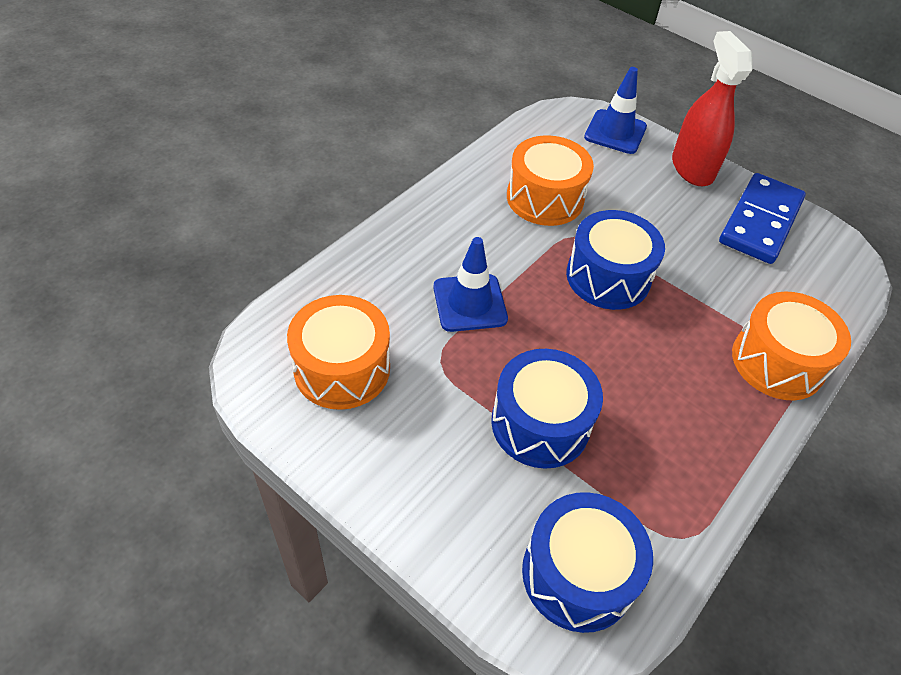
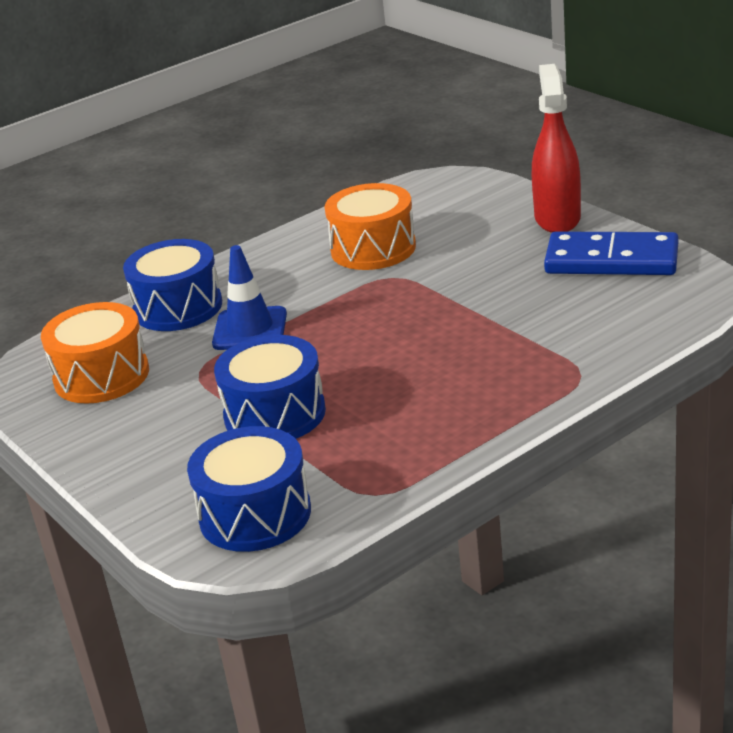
camera: 20 degrees right, 20 degrees down
(608, 277) = (407, 307): blue drum -> blue drum (178, 307)
(615, 132) = (484, 192): blue traffic cone -> none
(760, 221) = (611, 260): blue domino -> blue domino turned 60 degrees clockwise
(777, 362) = (559, 370): orange drum -> none

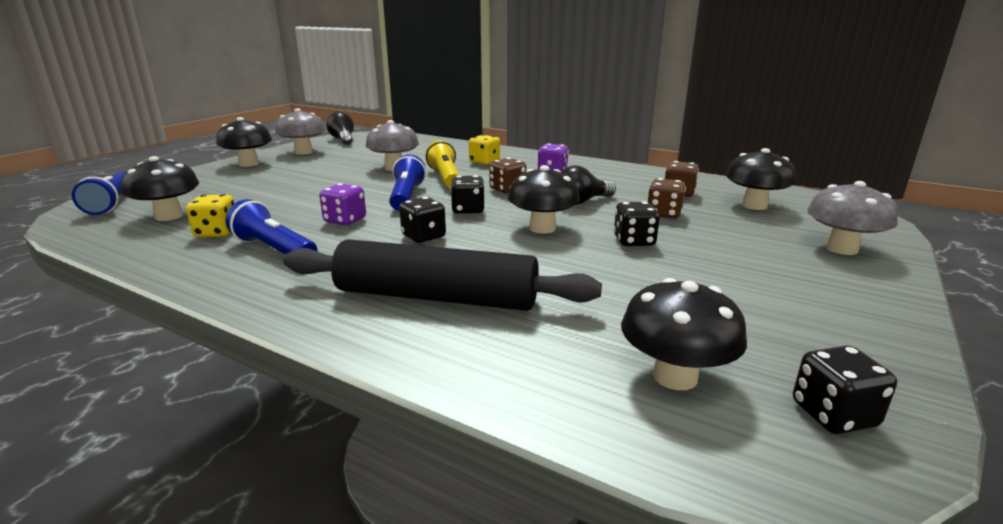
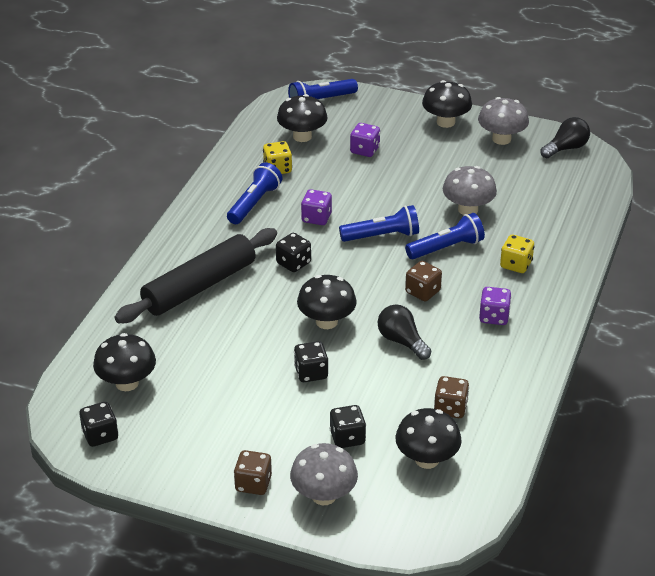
camera: 80 degrees right, 15 degrees up
(246, 192) = (364, 150): none -> purple dice
(436, 297) = (200, 286): black rolling pin -> black rolling pin turned 45 degrees clockwise
(445, 178) = (446, 248): yellow flashlight -> blue flashlight
(468, 210) = (358, 276): black dice -> black dice (347, 438)
(663, 214) = (382, 394): brown dice -> brown dice (253, 484)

▬▬▬

- Task to complete:
Go through the entries and report every line with the string "black".

- Problem solution:
(436, 297) = (200, 286): black rolling pin -> black rolling pin turned 45 degrees clockwise
(468, 210) = (358, 276): black dice -> black dice (347, 438)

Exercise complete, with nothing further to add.